───── The data ─────

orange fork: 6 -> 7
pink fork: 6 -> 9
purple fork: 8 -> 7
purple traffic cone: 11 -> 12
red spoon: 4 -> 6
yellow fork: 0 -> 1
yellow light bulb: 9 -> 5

─────
───── The data ─────

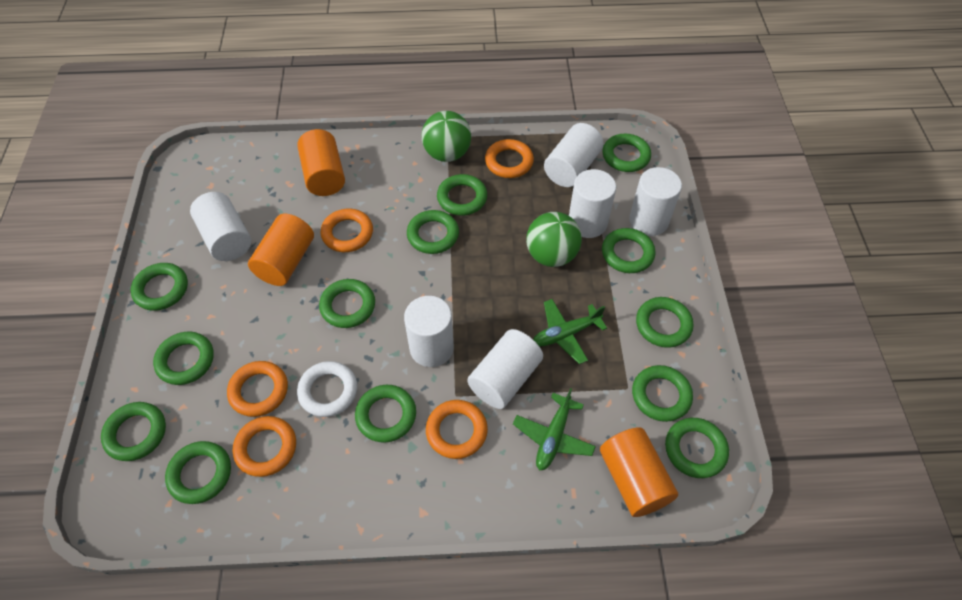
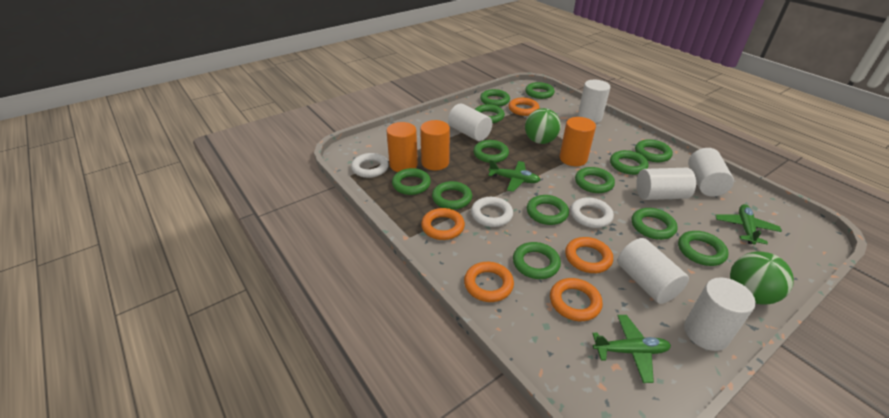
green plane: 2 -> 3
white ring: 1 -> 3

─────
───── The data ─────

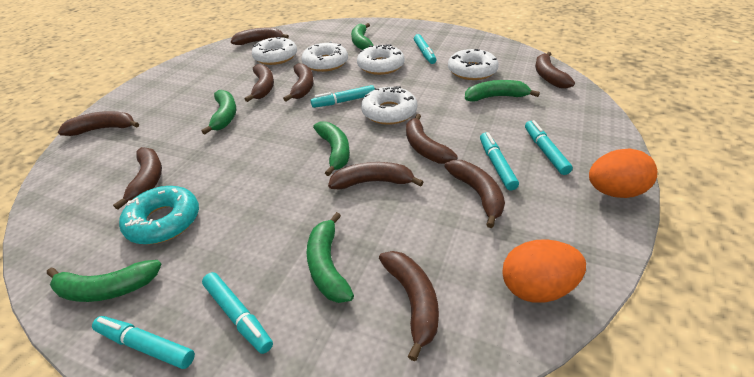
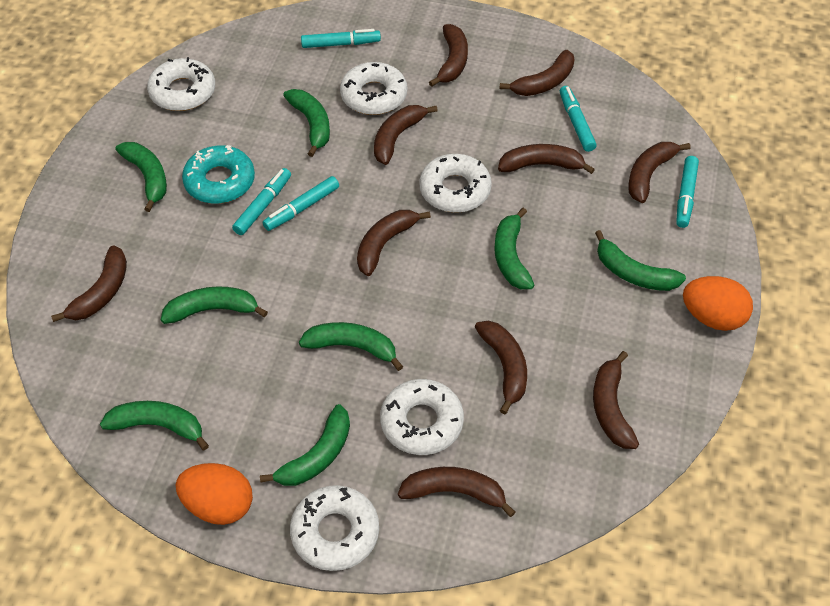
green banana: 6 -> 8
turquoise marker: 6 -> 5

─────

Out of the listing above, reproduce exactly the lines from the one with "orange fork: 6 -> 7" up to and including the one with "yellow light bulb: 9 -> 5".

Answer.
orange fork: 6 -> 7
pink fork: 6 -> 9
purple fork: 8 -> 7
purple traffic cone: 11 -> 12
red spoon: 4 -> 6
yellow fork: 0 -> 1
yellow light bulb: 9 -> 5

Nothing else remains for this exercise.